**THE INPUT:**
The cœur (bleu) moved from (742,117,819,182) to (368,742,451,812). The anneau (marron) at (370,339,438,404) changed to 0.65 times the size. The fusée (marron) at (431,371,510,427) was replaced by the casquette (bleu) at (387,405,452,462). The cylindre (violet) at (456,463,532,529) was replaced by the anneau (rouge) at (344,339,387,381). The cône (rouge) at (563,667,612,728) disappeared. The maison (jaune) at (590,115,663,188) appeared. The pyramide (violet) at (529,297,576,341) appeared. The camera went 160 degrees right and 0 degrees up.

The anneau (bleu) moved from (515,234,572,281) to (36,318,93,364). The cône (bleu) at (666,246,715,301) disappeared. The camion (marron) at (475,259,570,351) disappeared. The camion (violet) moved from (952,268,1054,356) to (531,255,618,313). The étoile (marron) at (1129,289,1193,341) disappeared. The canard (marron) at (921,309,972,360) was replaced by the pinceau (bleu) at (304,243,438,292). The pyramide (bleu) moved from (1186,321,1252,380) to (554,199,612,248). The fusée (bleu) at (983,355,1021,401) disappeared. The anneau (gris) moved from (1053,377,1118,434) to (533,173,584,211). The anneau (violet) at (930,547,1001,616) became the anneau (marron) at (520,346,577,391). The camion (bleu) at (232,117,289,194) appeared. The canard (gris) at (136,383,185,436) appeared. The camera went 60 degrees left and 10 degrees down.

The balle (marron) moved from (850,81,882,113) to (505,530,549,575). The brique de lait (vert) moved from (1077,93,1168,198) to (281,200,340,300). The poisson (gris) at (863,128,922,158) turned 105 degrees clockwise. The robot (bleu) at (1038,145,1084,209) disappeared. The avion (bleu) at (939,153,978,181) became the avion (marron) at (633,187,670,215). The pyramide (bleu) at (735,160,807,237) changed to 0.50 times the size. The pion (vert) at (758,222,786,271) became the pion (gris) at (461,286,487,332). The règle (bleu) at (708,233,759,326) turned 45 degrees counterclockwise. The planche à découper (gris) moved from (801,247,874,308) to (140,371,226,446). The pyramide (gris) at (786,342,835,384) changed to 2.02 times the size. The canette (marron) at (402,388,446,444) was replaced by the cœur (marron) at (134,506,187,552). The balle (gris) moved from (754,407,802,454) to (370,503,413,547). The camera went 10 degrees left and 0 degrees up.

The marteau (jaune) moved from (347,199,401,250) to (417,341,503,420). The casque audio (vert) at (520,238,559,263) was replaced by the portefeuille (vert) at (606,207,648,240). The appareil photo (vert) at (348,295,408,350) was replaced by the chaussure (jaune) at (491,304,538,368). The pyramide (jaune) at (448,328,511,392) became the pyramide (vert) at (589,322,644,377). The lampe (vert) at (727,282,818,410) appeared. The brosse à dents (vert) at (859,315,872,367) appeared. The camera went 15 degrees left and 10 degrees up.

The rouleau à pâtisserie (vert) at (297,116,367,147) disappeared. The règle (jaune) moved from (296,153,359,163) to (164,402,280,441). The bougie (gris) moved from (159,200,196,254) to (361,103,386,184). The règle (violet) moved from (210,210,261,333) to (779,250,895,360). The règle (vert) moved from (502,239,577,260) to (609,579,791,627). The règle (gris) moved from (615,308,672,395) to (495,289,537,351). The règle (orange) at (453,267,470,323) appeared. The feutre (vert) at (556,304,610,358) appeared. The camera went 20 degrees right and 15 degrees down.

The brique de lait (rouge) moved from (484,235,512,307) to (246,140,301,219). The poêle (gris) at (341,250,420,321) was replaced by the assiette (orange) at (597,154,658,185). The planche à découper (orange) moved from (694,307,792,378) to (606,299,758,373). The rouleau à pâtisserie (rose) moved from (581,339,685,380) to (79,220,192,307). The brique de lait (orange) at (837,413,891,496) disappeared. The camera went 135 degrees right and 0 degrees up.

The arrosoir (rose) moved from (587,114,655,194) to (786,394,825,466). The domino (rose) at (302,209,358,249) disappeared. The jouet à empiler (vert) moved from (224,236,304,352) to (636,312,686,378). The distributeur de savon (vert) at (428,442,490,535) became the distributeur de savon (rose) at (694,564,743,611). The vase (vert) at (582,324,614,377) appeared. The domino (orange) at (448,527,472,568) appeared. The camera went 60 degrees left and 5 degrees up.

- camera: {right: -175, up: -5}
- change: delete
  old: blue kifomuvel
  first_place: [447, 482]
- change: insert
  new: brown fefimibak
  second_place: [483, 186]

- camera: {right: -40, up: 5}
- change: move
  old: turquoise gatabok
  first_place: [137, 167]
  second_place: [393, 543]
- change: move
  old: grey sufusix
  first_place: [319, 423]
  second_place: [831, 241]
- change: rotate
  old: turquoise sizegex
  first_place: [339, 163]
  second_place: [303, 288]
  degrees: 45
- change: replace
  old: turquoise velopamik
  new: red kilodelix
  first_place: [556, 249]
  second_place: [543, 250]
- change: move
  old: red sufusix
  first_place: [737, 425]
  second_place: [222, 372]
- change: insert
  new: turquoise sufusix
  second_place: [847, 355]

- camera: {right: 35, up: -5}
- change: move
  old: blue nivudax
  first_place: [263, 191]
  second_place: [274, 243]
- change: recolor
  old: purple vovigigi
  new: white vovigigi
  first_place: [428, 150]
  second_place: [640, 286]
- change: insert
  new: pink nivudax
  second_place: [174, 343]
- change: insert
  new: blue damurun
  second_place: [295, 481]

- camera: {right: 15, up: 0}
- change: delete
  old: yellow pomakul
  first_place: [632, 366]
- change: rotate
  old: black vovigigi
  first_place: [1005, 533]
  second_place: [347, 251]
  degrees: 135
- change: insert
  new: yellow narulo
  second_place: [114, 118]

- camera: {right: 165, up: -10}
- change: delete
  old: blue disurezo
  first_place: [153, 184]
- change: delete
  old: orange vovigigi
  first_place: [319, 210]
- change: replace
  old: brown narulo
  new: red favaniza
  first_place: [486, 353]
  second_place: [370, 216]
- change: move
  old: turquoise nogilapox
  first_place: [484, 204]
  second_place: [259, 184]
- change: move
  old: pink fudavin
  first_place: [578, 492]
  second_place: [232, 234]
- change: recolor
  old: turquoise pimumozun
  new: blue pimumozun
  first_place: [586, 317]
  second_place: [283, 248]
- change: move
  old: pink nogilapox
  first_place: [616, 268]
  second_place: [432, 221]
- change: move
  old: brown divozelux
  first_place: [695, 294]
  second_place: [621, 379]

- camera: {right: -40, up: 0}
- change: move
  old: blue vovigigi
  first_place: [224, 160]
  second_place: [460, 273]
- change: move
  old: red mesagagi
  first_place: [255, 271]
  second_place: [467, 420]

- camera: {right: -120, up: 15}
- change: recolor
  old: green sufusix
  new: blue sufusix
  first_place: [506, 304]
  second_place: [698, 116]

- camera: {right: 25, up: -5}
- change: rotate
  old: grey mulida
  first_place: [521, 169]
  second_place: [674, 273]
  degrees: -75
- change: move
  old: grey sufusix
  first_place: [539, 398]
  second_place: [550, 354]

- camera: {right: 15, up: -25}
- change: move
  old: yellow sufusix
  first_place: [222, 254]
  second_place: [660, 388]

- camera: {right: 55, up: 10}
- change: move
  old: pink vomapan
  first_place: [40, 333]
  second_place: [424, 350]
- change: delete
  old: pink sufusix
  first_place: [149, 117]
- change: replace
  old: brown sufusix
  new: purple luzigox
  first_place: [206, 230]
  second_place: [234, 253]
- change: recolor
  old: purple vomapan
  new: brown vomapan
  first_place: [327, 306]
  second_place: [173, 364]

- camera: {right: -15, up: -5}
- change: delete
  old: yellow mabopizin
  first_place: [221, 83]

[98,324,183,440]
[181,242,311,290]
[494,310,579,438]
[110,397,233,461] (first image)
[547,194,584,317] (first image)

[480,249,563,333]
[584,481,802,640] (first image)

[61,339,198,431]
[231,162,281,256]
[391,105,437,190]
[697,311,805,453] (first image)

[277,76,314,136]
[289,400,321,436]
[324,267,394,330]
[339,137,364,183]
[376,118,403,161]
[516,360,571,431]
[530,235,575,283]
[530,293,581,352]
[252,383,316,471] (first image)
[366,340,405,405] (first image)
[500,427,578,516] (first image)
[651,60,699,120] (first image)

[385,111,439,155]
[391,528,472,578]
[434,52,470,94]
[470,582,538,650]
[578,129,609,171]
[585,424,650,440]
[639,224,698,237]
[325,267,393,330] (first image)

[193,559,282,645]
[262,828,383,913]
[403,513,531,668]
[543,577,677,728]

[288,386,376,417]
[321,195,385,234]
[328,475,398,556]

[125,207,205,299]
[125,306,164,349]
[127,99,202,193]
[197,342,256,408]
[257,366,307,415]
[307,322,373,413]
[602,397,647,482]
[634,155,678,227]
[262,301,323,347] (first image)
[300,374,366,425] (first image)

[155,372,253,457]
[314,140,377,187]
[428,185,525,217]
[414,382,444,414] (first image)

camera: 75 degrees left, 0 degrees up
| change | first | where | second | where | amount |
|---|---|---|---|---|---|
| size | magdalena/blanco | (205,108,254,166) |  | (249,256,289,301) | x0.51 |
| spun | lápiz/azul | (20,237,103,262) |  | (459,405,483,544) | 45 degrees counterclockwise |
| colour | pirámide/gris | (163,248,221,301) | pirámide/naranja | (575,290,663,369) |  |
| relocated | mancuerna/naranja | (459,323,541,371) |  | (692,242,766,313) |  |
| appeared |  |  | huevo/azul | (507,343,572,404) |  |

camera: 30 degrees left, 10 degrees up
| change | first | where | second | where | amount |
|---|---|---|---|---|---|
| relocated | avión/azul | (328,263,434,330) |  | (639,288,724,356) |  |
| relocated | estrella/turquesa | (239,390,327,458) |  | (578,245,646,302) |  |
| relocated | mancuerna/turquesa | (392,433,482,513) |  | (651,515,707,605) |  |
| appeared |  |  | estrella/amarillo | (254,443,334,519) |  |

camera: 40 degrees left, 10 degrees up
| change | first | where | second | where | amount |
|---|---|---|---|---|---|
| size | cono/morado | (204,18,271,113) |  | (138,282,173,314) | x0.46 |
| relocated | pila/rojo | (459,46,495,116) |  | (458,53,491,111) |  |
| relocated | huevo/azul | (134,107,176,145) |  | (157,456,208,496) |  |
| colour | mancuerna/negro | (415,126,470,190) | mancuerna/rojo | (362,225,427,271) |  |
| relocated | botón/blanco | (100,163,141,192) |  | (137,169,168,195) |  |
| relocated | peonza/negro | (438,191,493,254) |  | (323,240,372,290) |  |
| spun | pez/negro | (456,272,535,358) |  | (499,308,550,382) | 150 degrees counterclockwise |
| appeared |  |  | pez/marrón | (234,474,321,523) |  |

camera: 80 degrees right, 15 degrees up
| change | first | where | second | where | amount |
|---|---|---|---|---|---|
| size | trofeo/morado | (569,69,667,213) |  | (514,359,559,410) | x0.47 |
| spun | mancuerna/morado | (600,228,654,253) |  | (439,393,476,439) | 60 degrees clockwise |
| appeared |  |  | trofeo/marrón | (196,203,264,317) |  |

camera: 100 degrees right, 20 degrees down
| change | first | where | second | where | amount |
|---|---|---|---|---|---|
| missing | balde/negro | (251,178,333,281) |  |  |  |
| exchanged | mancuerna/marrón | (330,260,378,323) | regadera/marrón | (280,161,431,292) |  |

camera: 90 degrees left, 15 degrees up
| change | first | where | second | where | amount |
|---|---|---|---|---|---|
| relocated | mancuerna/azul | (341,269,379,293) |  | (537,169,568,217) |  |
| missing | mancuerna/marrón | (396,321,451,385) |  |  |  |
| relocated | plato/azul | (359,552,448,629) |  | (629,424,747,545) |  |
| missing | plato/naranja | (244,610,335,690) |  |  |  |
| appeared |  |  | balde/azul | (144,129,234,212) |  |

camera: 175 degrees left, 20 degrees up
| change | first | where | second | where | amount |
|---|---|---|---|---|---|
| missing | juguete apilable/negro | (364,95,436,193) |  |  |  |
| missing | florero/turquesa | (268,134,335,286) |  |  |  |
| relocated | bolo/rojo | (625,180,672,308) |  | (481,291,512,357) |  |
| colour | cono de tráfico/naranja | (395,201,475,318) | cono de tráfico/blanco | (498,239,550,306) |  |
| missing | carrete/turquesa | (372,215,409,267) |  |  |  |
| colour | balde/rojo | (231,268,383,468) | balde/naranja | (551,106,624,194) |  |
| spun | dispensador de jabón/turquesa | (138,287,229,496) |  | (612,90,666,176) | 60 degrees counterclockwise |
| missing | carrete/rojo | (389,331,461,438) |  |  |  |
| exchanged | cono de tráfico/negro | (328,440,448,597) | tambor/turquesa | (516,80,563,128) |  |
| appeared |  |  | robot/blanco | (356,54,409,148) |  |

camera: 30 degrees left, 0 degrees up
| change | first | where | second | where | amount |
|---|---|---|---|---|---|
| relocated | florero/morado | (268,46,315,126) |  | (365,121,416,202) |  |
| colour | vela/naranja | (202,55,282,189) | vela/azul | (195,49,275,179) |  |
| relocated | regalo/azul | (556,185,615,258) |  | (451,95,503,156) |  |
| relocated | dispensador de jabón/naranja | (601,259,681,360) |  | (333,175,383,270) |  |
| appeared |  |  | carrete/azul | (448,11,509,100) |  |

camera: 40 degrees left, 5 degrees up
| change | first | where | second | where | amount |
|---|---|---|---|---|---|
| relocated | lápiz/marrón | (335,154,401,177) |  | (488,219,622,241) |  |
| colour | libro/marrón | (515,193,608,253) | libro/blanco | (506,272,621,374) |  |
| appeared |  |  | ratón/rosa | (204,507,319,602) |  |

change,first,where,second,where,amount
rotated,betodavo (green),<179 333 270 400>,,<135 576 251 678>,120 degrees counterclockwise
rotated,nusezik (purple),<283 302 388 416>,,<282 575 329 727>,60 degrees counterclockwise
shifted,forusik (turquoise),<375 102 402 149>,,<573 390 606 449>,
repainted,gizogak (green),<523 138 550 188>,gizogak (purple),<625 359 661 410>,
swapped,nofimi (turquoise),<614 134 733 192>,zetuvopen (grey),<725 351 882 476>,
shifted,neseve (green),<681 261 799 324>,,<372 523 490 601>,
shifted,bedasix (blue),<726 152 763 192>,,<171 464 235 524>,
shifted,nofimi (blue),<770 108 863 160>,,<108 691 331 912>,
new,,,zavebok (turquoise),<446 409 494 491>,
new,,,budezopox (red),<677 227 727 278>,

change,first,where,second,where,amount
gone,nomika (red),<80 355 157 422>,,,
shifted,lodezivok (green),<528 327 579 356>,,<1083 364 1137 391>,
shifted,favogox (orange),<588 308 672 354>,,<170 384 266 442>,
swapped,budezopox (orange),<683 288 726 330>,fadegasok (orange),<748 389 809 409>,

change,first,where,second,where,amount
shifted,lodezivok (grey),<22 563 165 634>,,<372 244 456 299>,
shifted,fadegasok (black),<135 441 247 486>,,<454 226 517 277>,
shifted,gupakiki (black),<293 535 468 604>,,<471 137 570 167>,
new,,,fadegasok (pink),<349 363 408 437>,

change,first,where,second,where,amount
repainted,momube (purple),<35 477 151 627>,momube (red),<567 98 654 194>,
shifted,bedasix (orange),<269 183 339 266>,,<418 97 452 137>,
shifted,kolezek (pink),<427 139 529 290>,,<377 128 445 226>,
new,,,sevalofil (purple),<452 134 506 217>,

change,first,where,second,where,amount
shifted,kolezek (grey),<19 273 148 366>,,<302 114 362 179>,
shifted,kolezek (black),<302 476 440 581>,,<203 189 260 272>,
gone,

**WHAT THE TASK ASKS:** Your task is to return each line of the data above that contains the string "rotated".

**EXERCISE OUTPUT:**
rotated,betodavo (green),<179 333 270 400>,,<135 576 251 678>,120 degrees counterclockwise
rotated,nusezik (purple),<283 302 388 416>,,<282 575 329 727>,60 degrees counterclockwise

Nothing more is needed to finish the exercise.